__Task__. Check every line below for the word "scarlet" and copy the ones that have it.

Data excerpt Start Marker

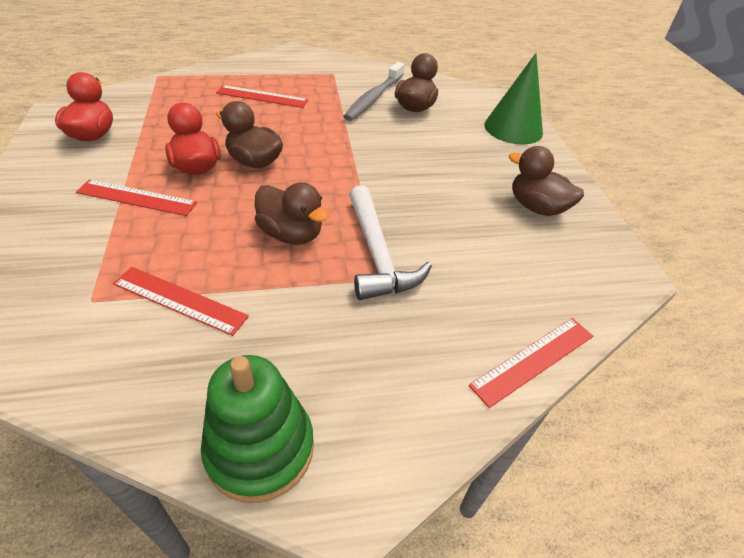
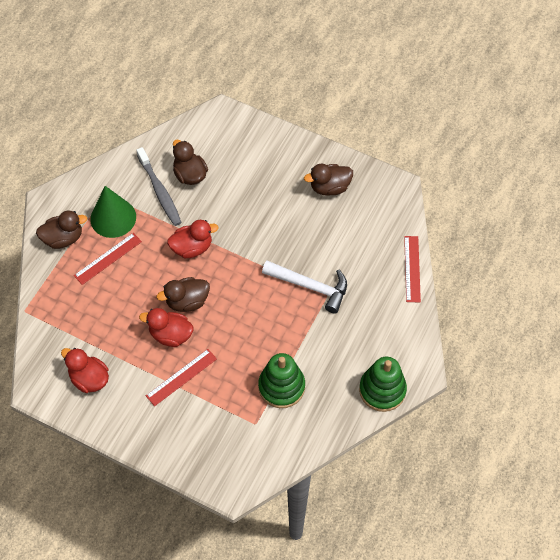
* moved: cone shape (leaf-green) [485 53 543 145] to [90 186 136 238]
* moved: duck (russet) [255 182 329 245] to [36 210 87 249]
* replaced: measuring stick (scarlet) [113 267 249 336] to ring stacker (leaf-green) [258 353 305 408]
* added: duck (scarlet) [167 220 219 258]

Data excerpt End Marker

__Task output__.
* replaced: measuring stick (scarlet) [113 267 249 336] to ring stacker (leaf-green) [258 353 305 408]
* added: duck (scarlet) [167 220 219 258]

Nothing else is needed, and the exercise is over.